EXERCISE GOAL: At the line containing "black square: (199, 76) -> (113, 78), moved", start repeating the entries exactly, and continue through the last line.

THE DATA:

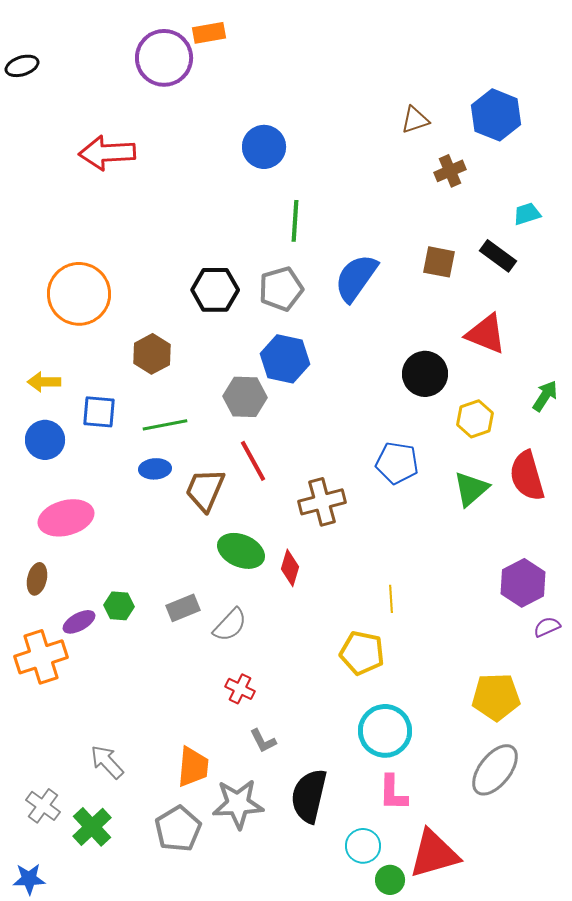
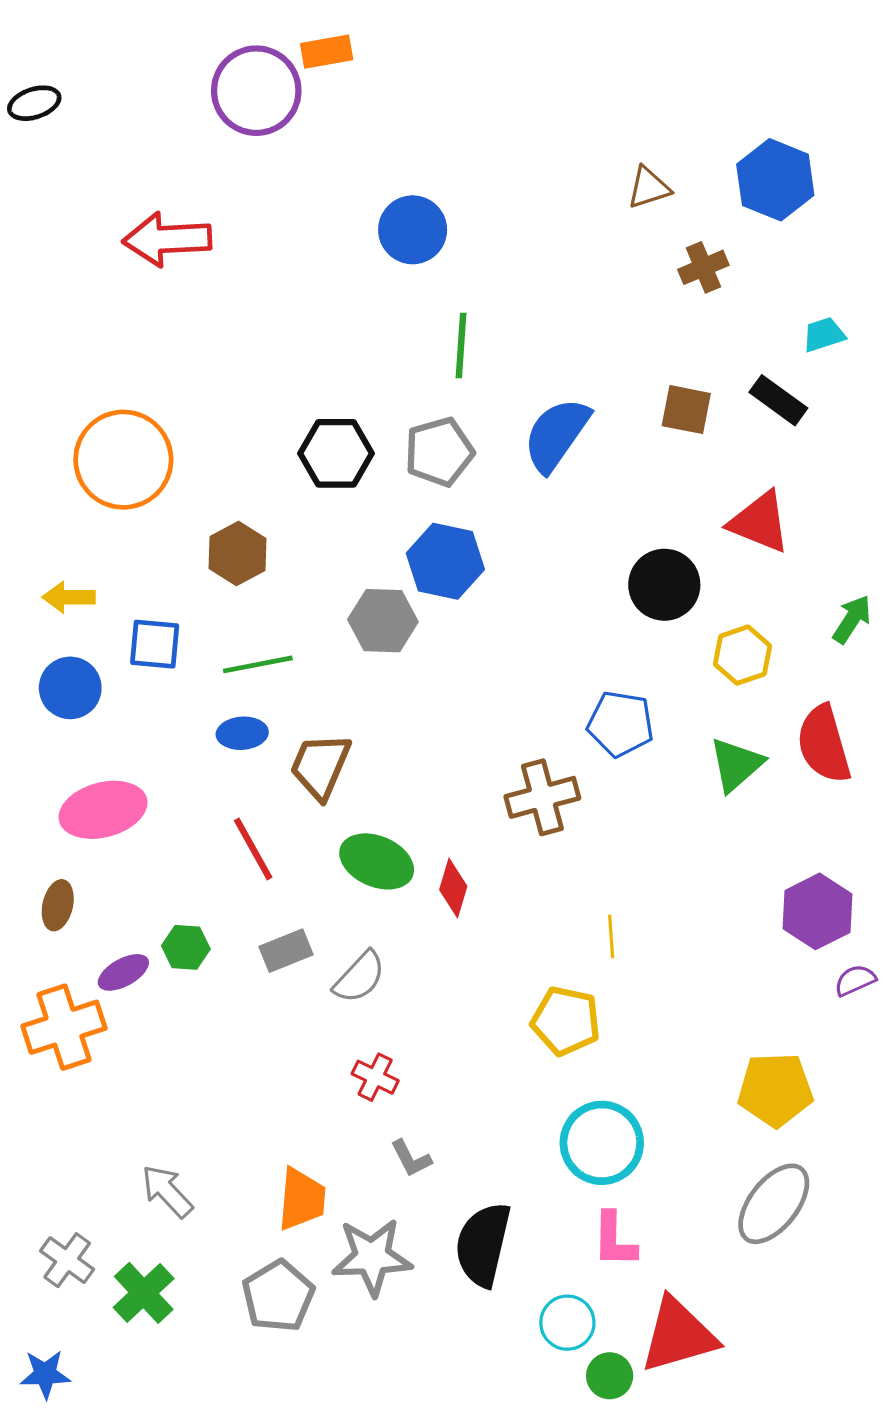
red line: (253, 461) -> (253, 849), moved
brown cross: (322, 502) -> (542, 797), moved

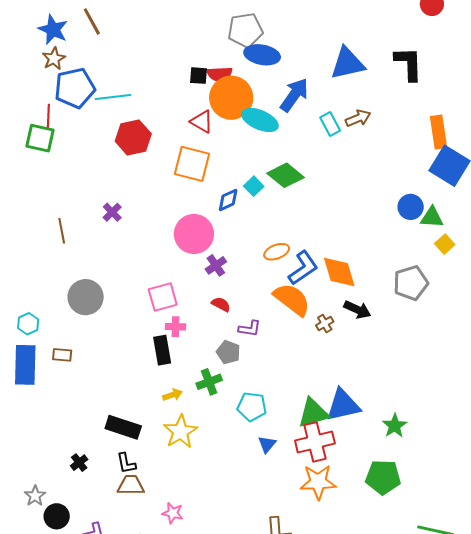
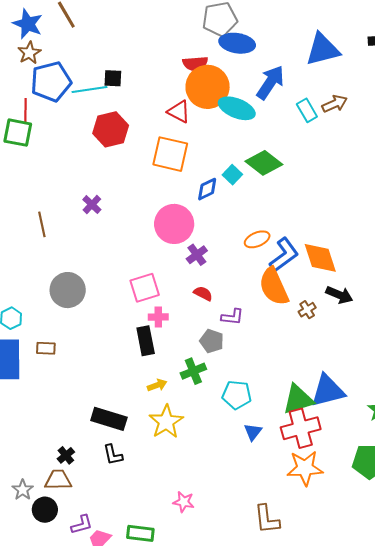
black square: (199, 76) -> (113, 78), moved
orange semicircle: (292, 299) -> (274, 287), turned -150
brown trapezoid: (131, 485) -> (58, 480), moved
pink star: (173, 513) -> (184, 502), moved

ANSWER FOR THE TASK:
black square: (199, 76) -> (113, 78), moved
orange semicircle: (292, 299) -> (274, 287), turned -150
brown trapezoid: (131, 485) -> (58, 480), moved
pink star: (173, 513) -> (184, 502), moved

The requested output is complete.